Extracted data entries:

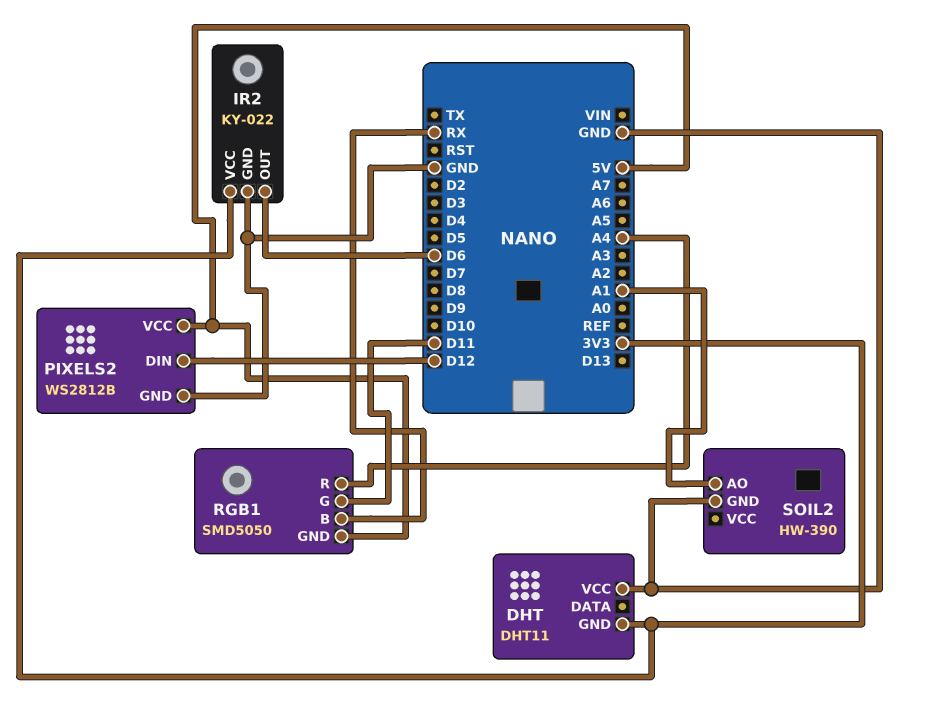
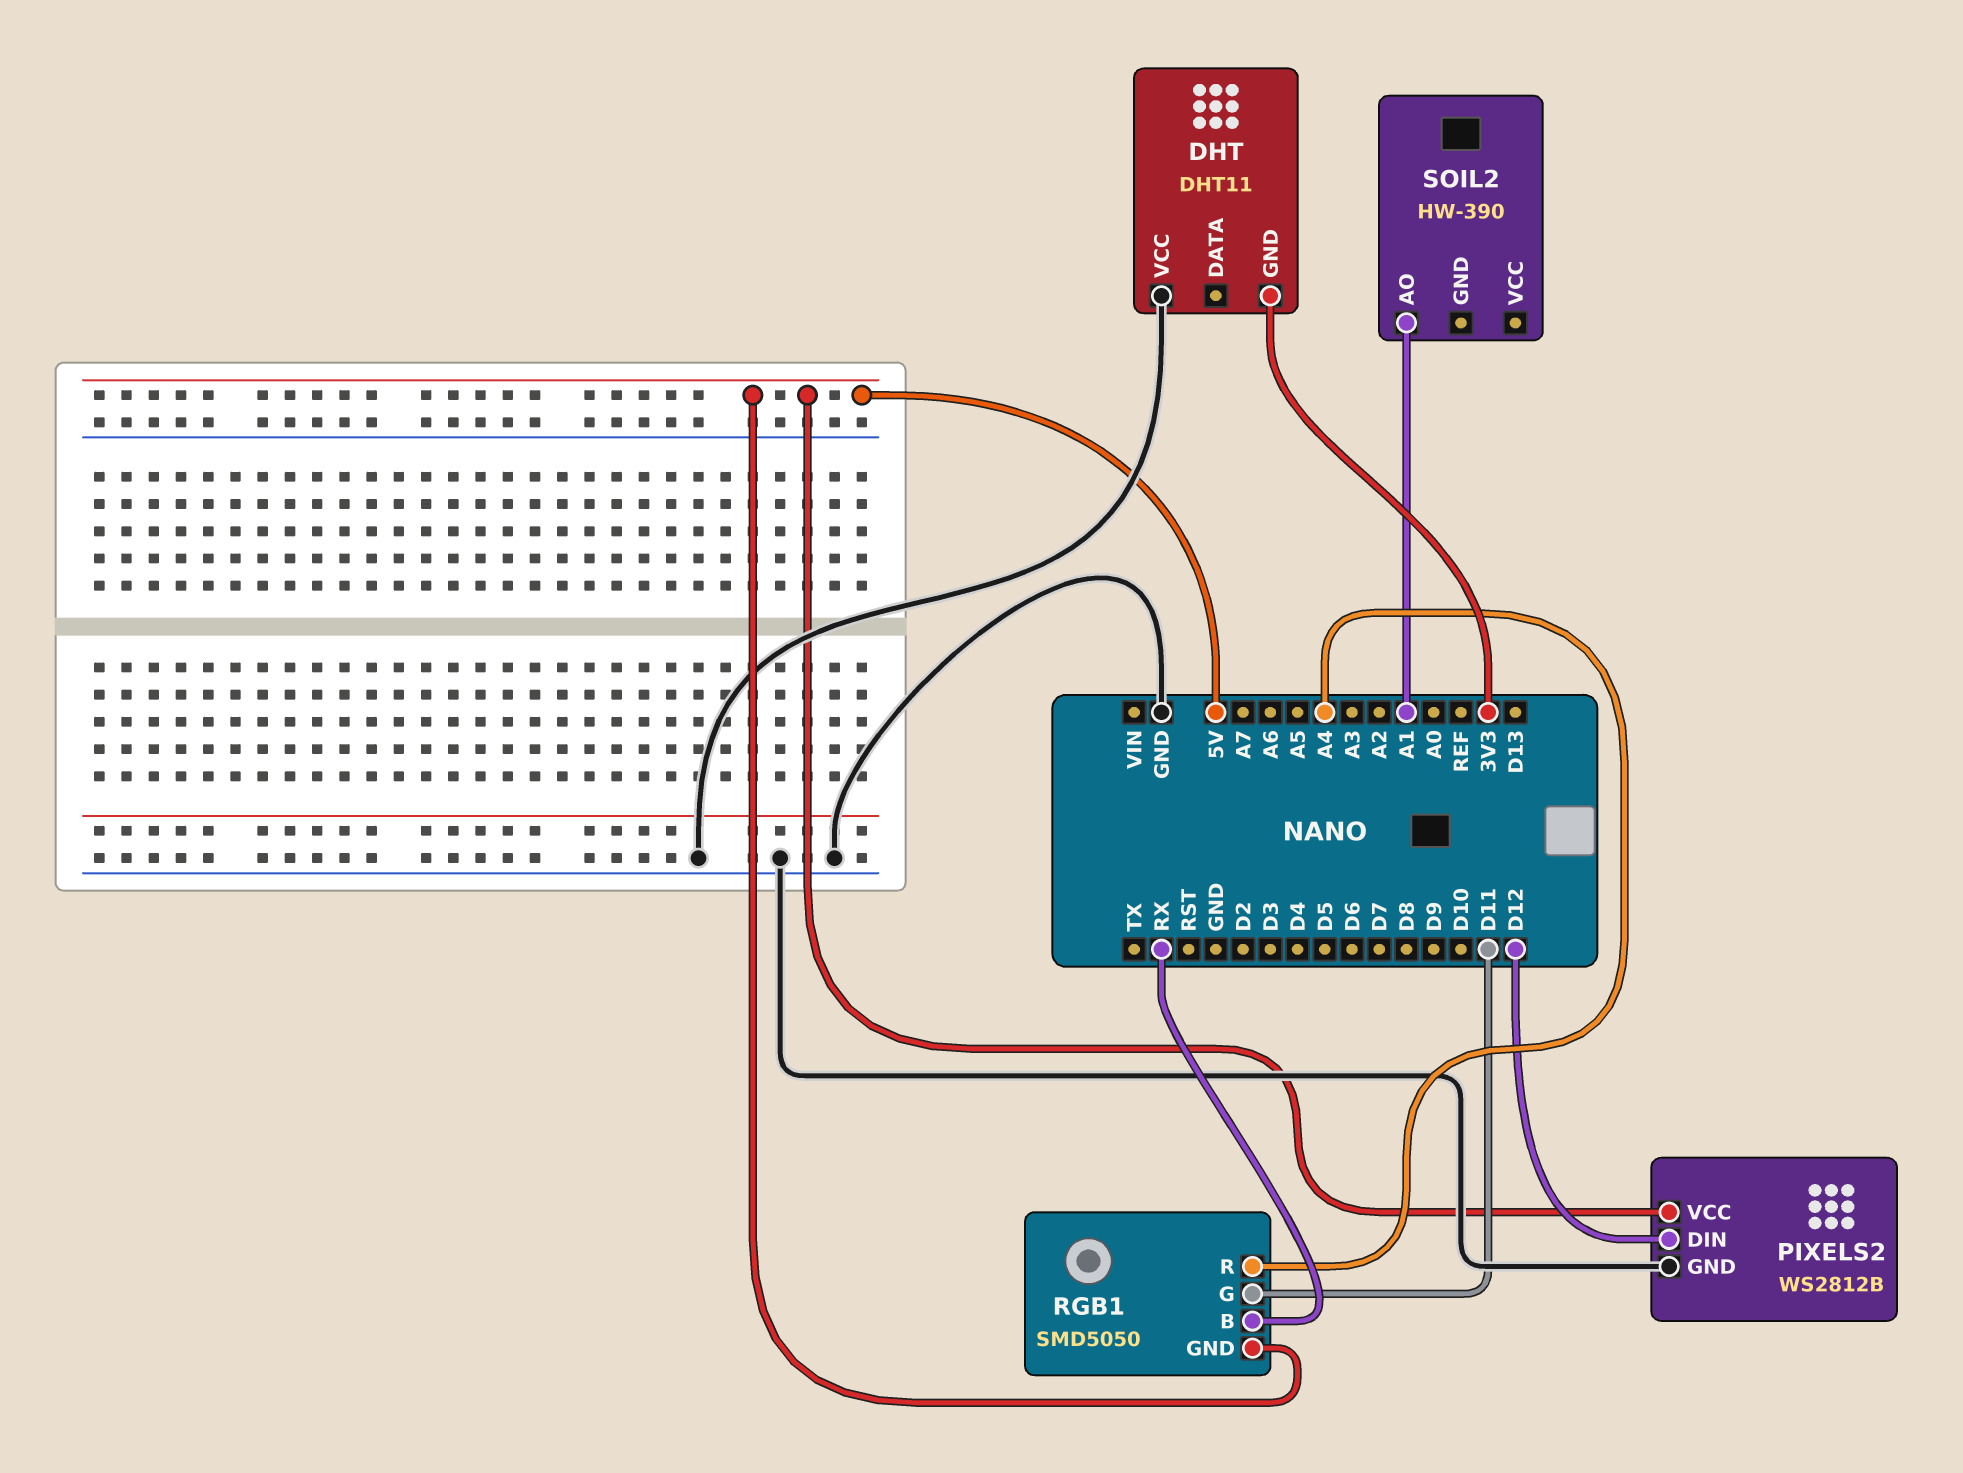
IR2: KY-022 -> none
IR2 pin GND: GND -> none
IR2 pin OUT: D6 -> none
IR2 pin VCC: 3V3 -> none
SOIL2 pin GND: GND -> none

WORK INSTRUCTIONS: The result should be a word-for-word restatement of all the data, without images.

SOLVED EXERCISE:
IR2: KY-022 -> none
IR2 pin GND: GND -> none
IR2 pin OUT: D6 -> none
IR2 pin VCC: 3V3 -> none
SOIL2 pin GND: GND -> none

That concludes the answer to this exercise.